__Exercise objective__
Write out the data exactly, please, and omit the pictures.
========================
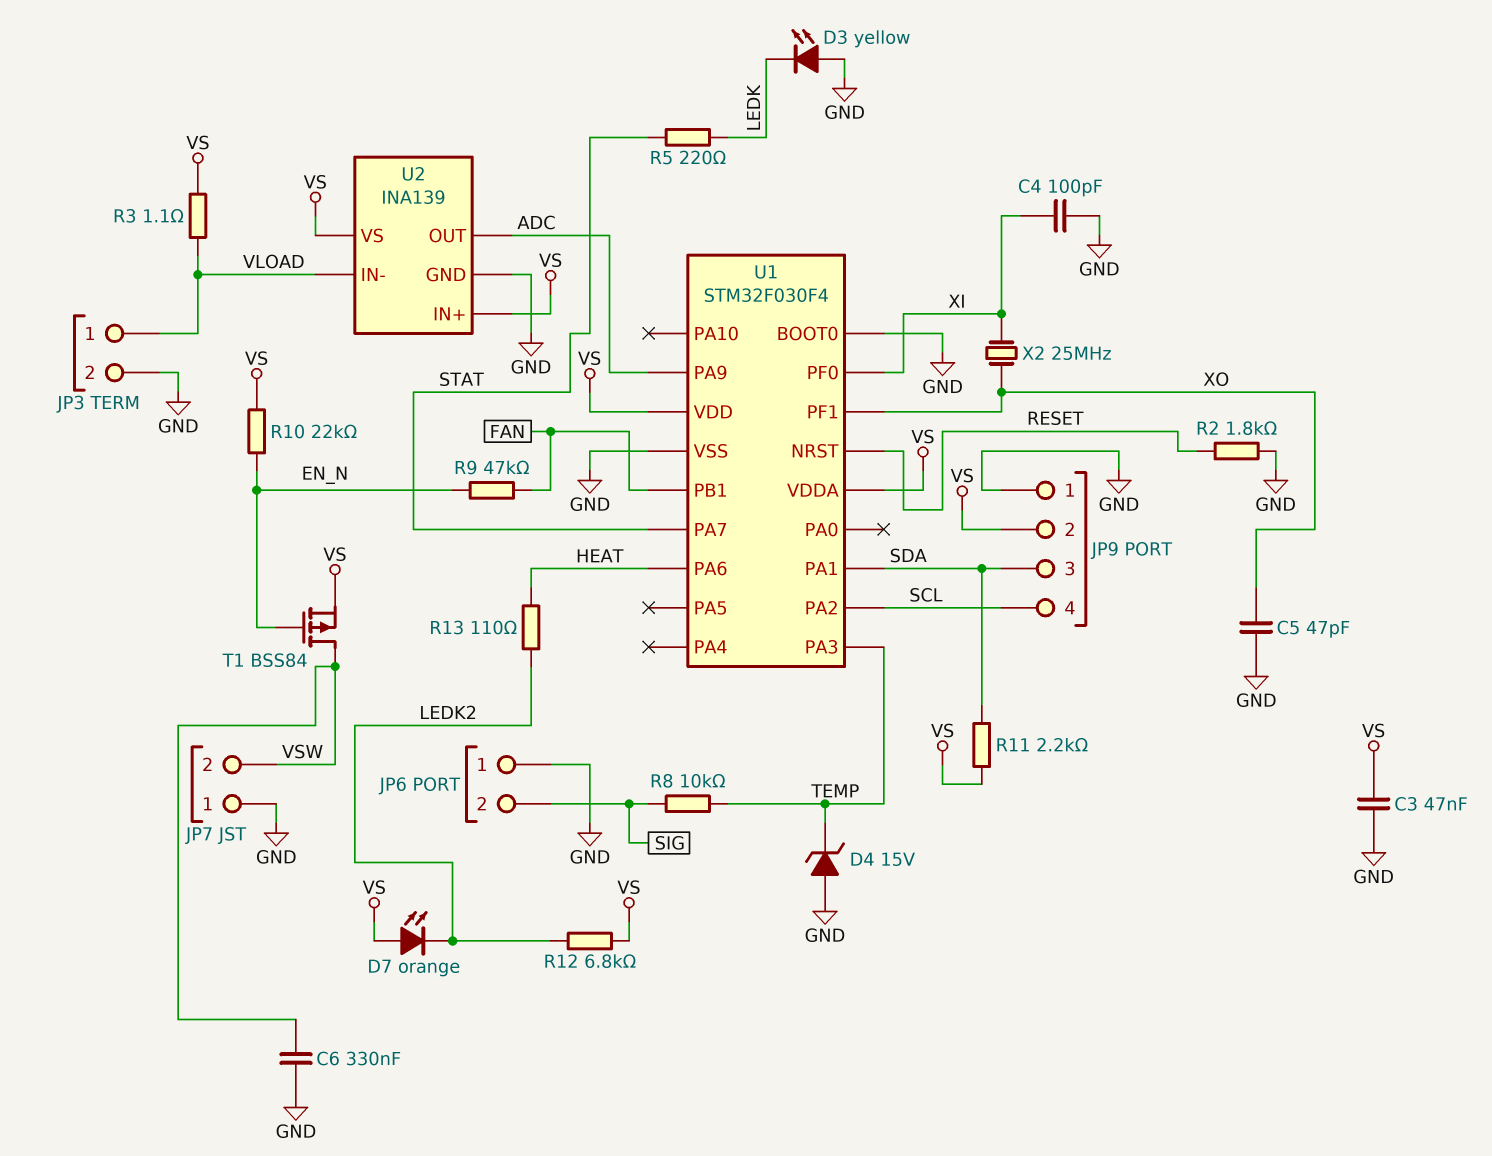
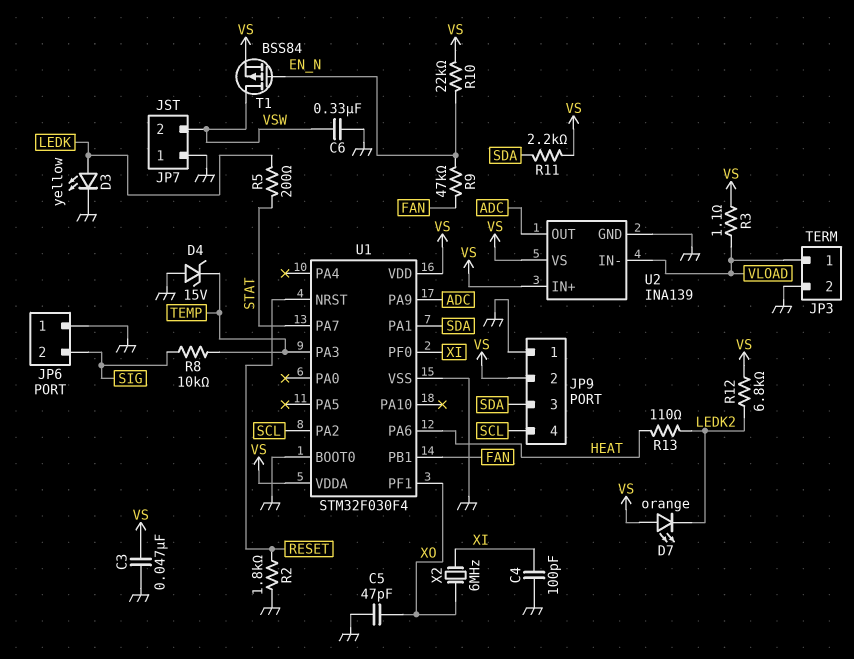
D3: LED yellow (A GND, K LEDK) -> LED yellow (A LEDK, K GND)
R5: 220 (LEDK, STAT) -> 200 (LEDK, STAT)
X2: 25MHz (XI, XO) -> 6MHz (XI, XO)

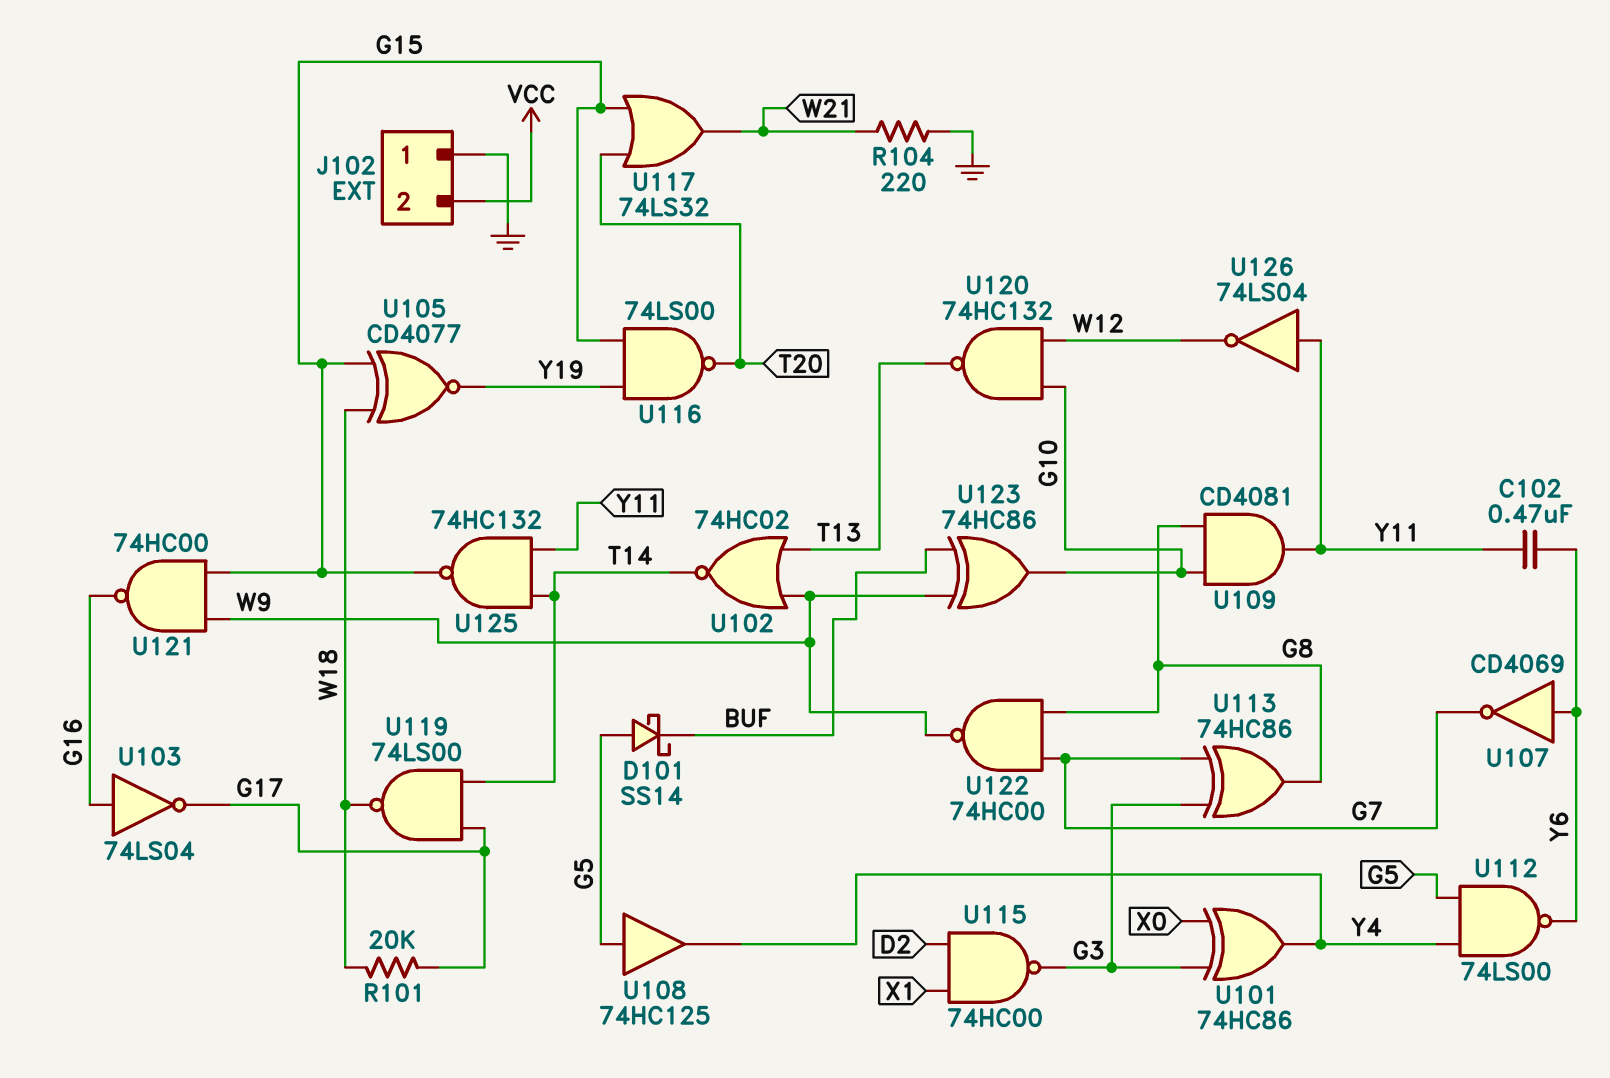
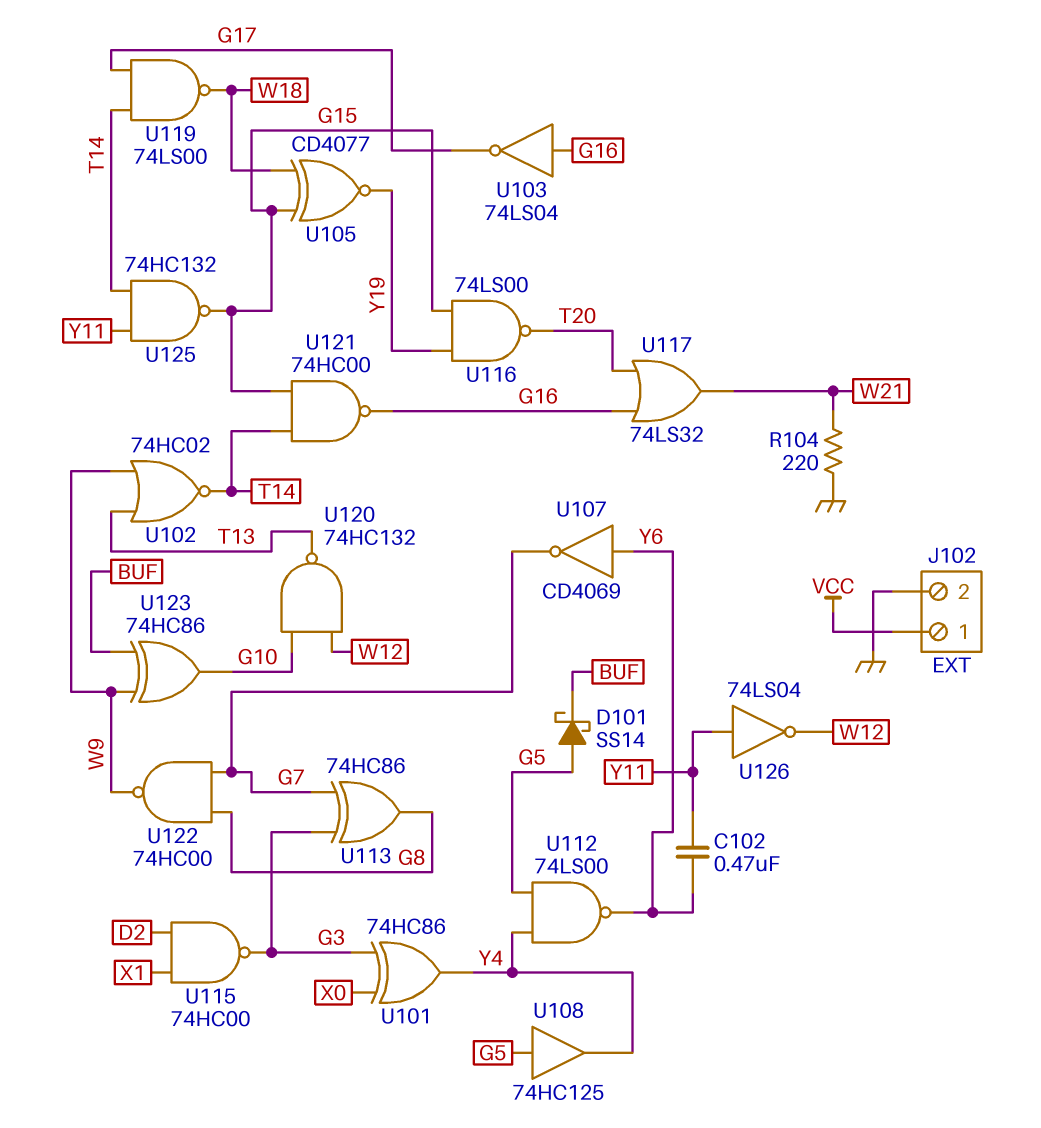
J102 pin 1: GND -> VCC
J102 pin 2: VCC -> GND
R101: 20k (G17, W18) -> none
U109: AND CD4081 (in G8, in G10, out Y11) -> none
U117: OR 74LS32 (in G15, in T20, out W21) -> OR 74LS32 (in G16, in T20, out W21)
U121: NAND 74HC00 (in G15, in W9, out G16) -> NAND 74HC00 (in G15, in T14, out G16)

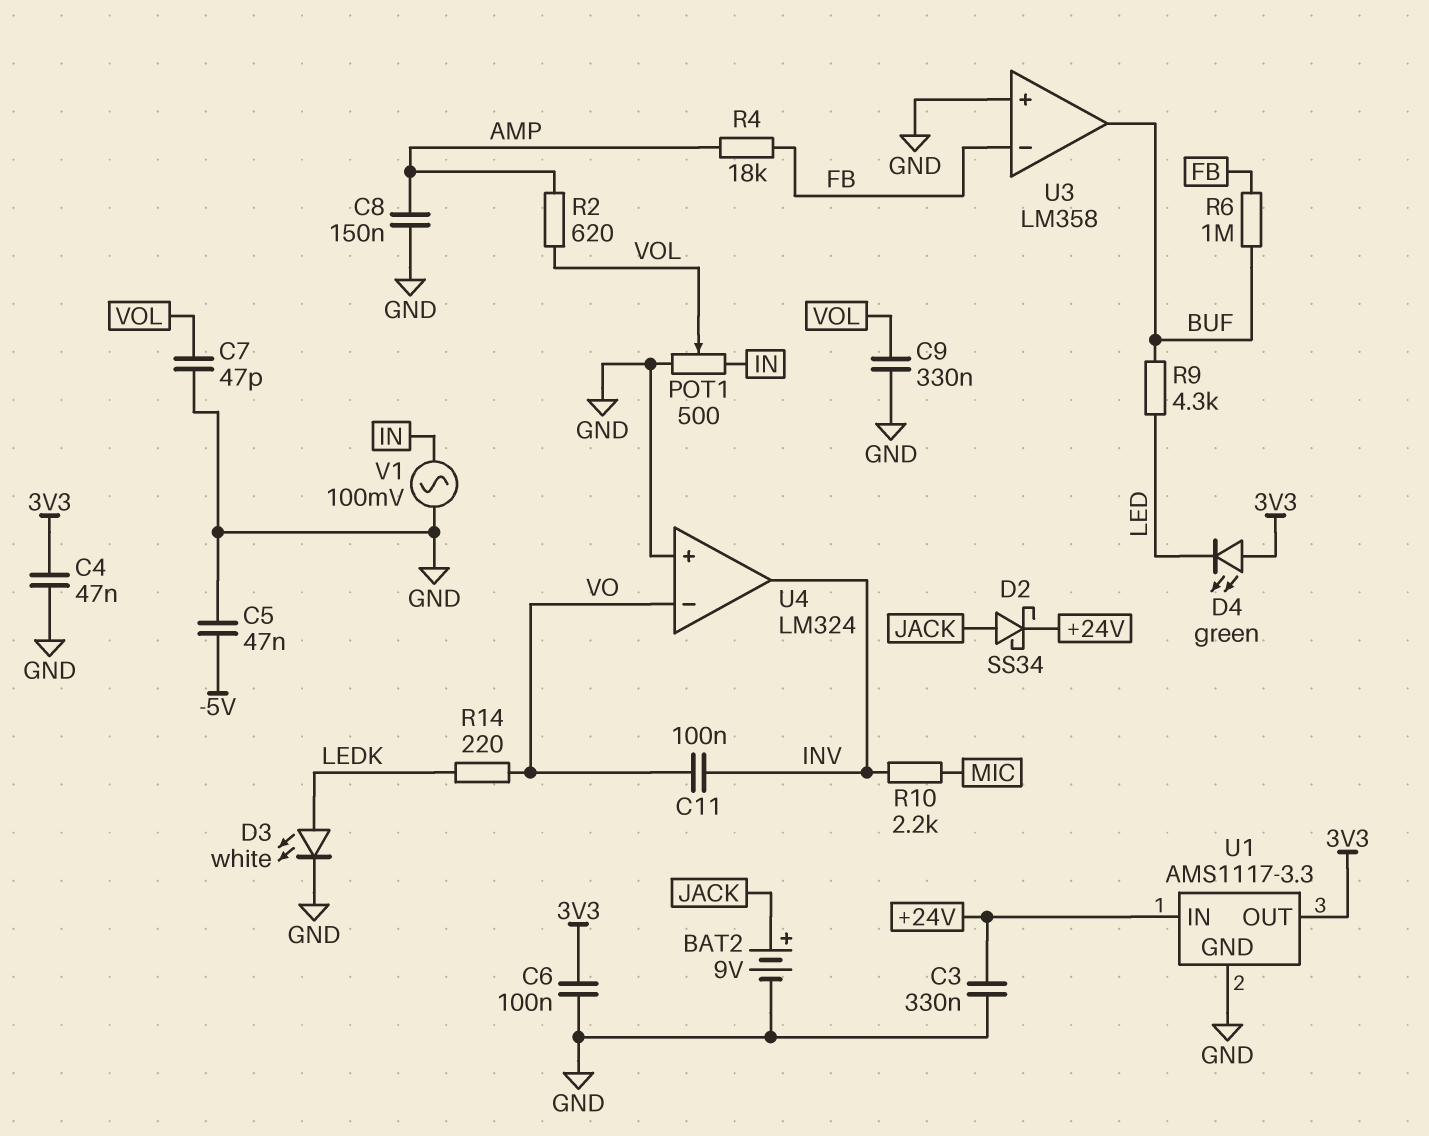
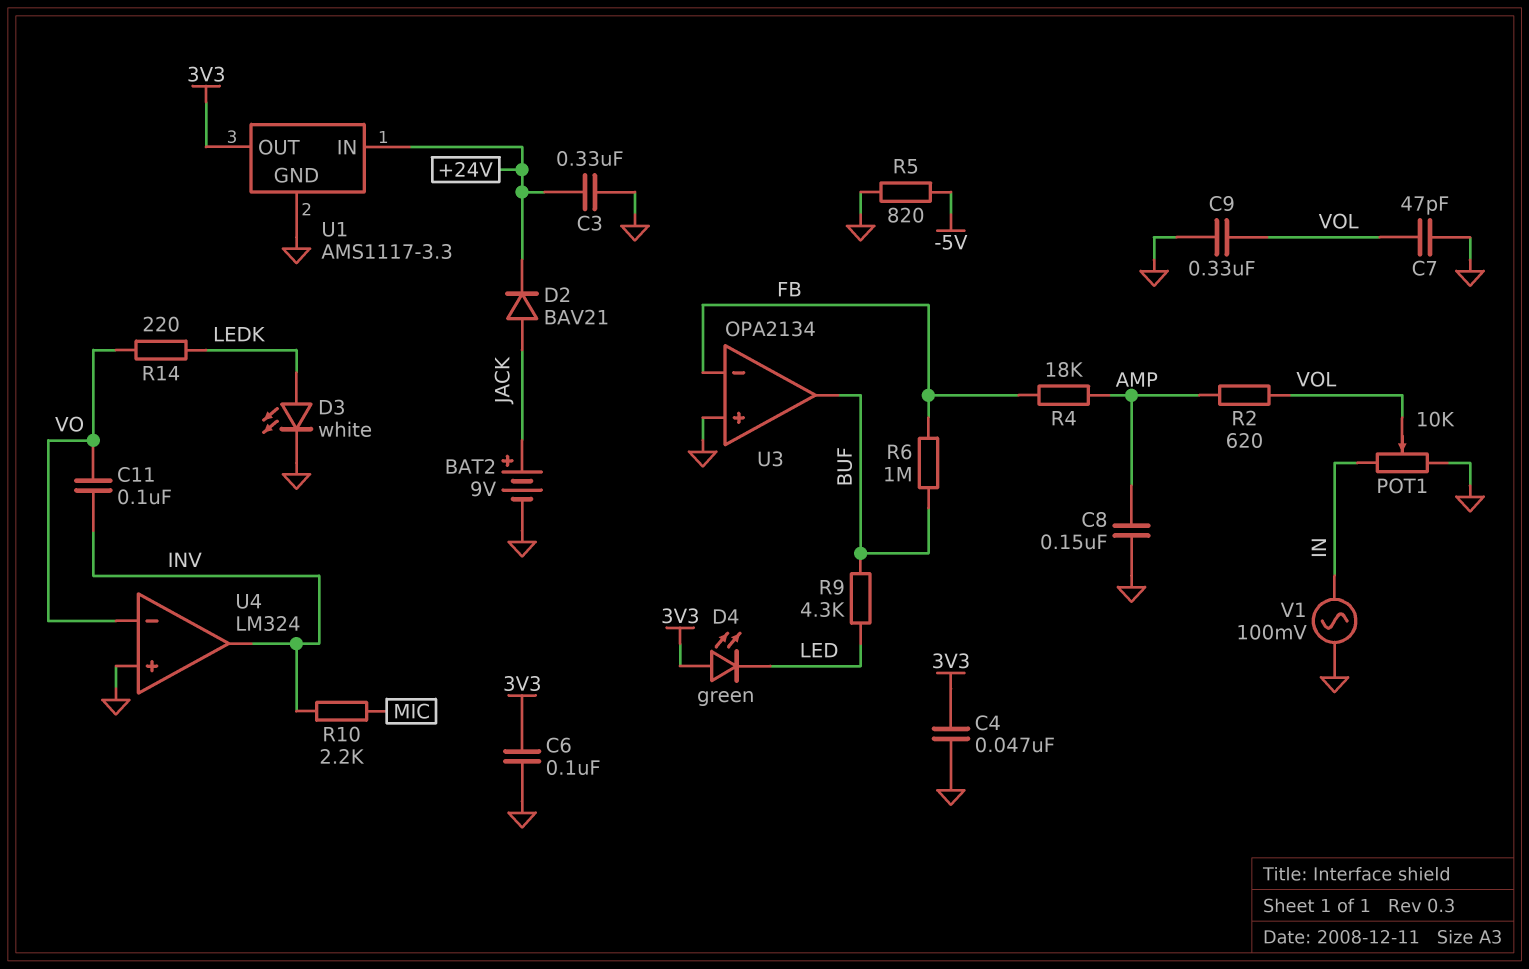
C5: 47nF (-5V, GND) -> none
D2: schottky SS34 (A JACK, K +24V) -> diode BAV21 (A JACK, K +24V)
POT1: 500 (GND, IN, wiper VOL) -> 10k (GND, IN, wiper VOL)
R5: none -> 820 (-5V, GND)
U3: LM358 -> OPA2134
========================
__Output of the task__
D3: LED yellow (A GND, K LEDK) -> LED yellow (A LEDK, K GND)
R5: 220 (LEDK, STAT) -> 200 (LEDK, STAT)
X2: 25MHz (XI, XO) -> 6MHz (XI, XO)

J102 pin 1: GND -> VCC
J102 pin 2: VCC -> GND
R101: 20k (G17, W18) -> none
U109: AND CD4081 (in G8, in G10, out Y11) -> none
U117: OR 74LS32 (in G15, in T20, out W21) -> OR 74LS32 (in G16, in T20, out W21)
U121: NAND 74HC00 (in G15, in W9, out G16) -> NAND 74HC00 (in G15, in T14, out G16)

C5: 47nF (-5V, GND) -> none
D2: schottky SS34 (A JACK, K +24V) -> diode BAV21 (A JACK, K +24V)
POT1: 500 (GND, IN, wiper VOL) -> 10k (GND, IN, wiper VOL)
R5: none -> 820 (-5V, GND)
U3: LM358 -> OPA2134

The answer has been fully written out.